**Problem statement:**
Excluding any images, copy all of the lines below precisely as written.

━━━━━ Supplied records ━━━━━

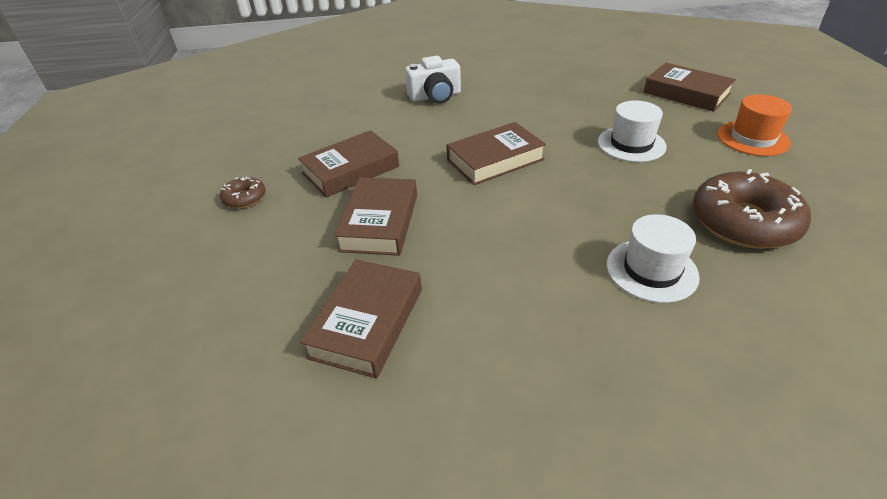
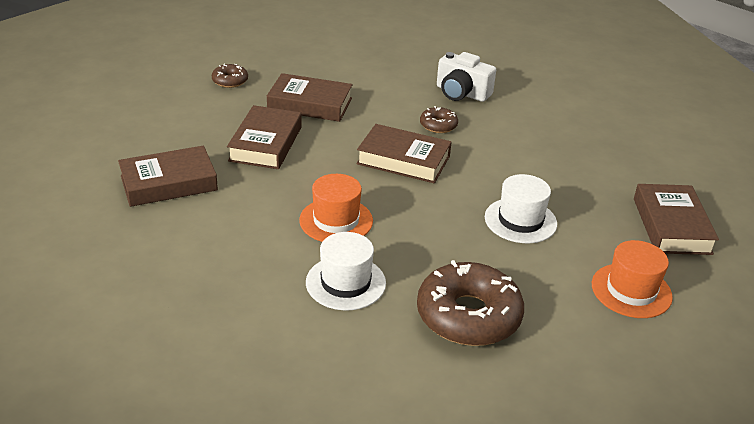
camera: 45 degrees right, 5 degrees down
brown book [334,177,417,256] -> brown book turned 45 degrees counterclockwise [227,105,302,169]
none -> orange hat [299,174,373,242]
none -> brown donut [420,106,458,133]

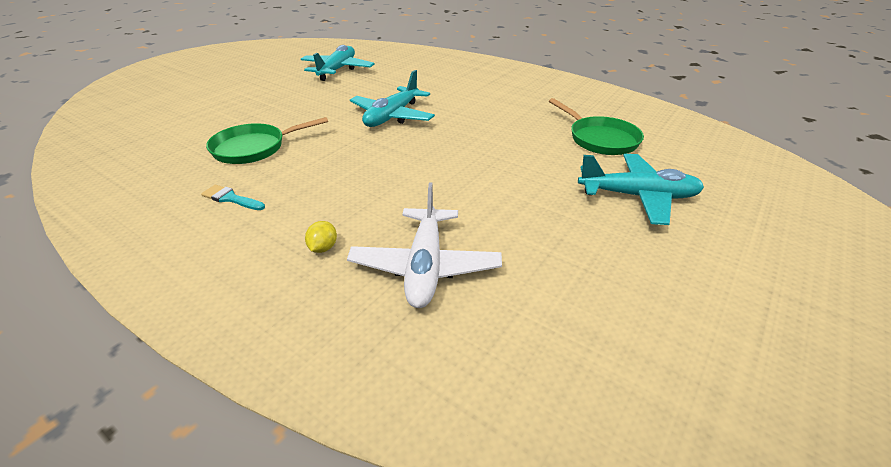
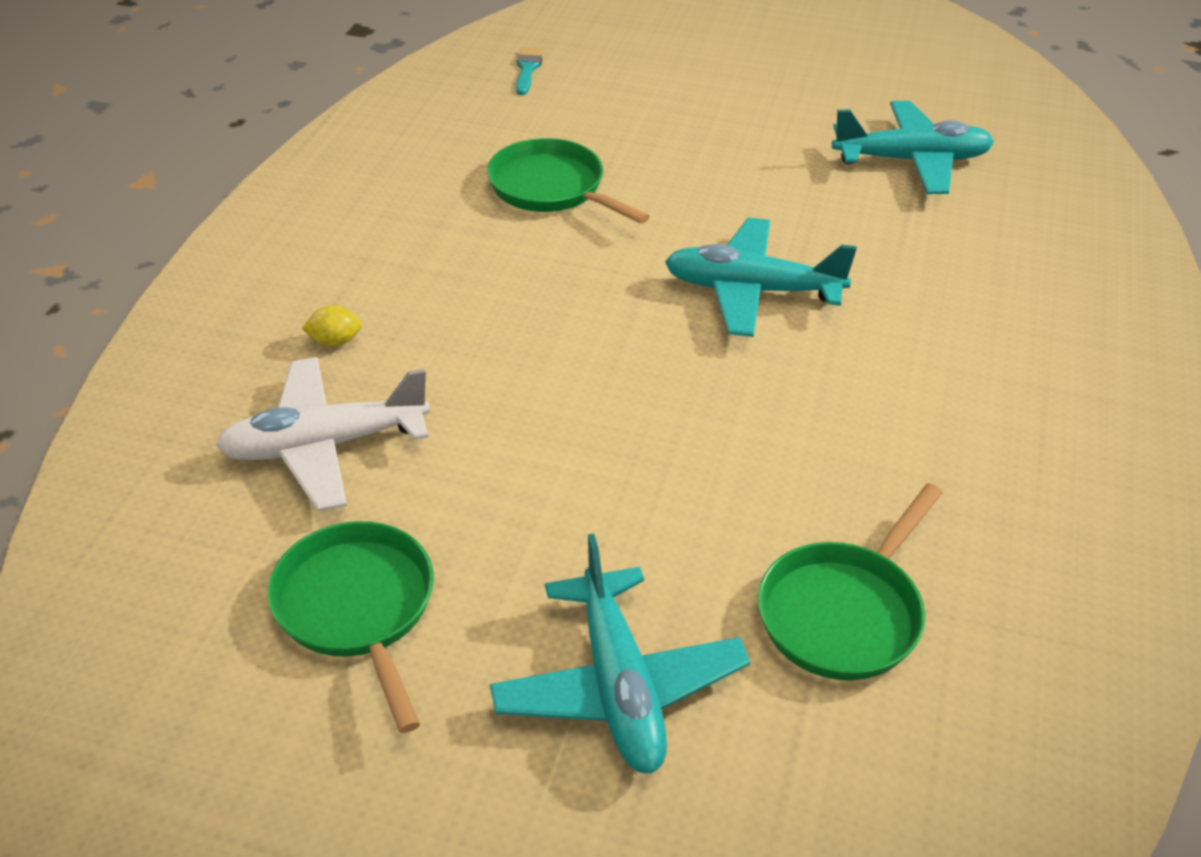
camera: 70 degrees right, 5 degrees up
turquoise brush [201,185,265,210] -> turquoise brush moved to [516,47,544,95]
none -> green pan [268,521,434,733]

━━━━━

**Result:**
camera: 45 degrees right, 5 degrees down
brown book [334,177,417,256] -> brown book turned 45 degrees counterclockwise [227,105,302,169]
none -> orange hat [299,174,373,242]
none -> brown donut [420,106,458,133]

camera: 70 degrees right, 5 degrees up
turquoise brush [201,185,265,210] -> turquoise brush moved to [516,47,544,95]
none -> green pan [268,521,434,733]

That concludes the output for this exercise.